A verbatim copy of all the data is required, minus any images.

→ **INFORMATION PROVIDED**
----------------------------------------

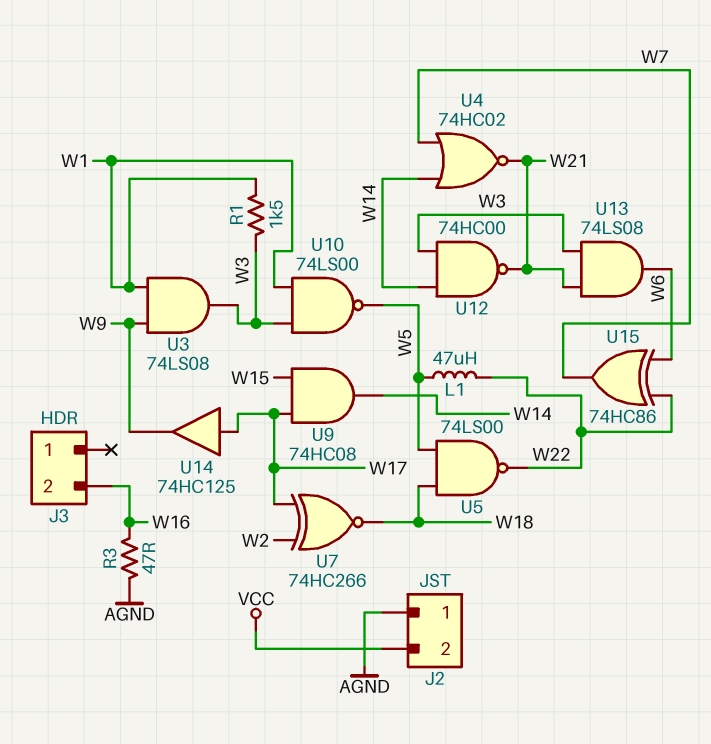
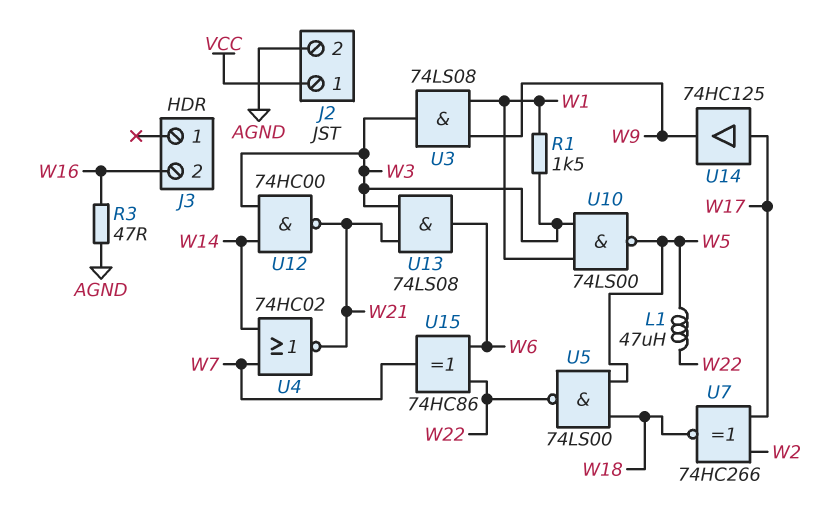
J2 pin 1: AGND -> VCC
J2 pin 2: VCC -> AGND
U9: AND 74HC08 (in W15, in W17, out W14) -> none

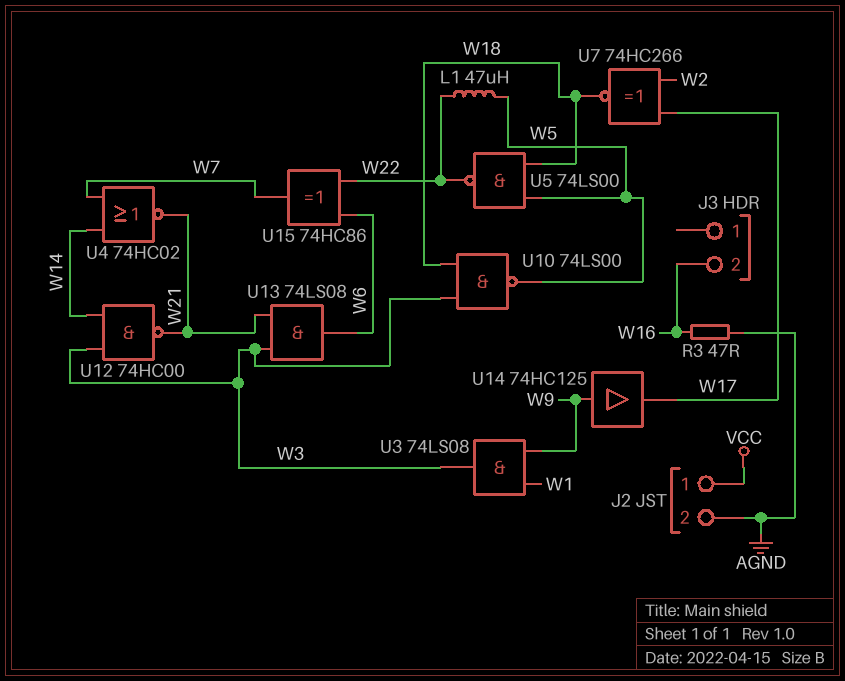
R1: 1.5k (W1, W3) -> none
U10: NAND 74LS00 (in W1, in W3, out W5) -> NAND 74LS00 (in W3, in W18, out W5)
U14: buffer 74HC125 (in W17, out W9) -> buffer 74HC125 (in W9, out W17)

----------------------------------------

→ **EXERCISE RESULT**
J2 pin 1: AGND -> VCC
J2 pin 2: VCC -> AGND
U9: AND 74HC08 (in W15, in W17, out W14) -> none

R1: 1.5k (W1, W3) -> none
U10: NAND 74LS00 (in W1, in W3, out W5) -> NAND 74LS00 (in W3, in W18, out W5)
U14: buffer 74HC125 (in W17, out W9) -> buffer 74HC125 (in W9, out W17)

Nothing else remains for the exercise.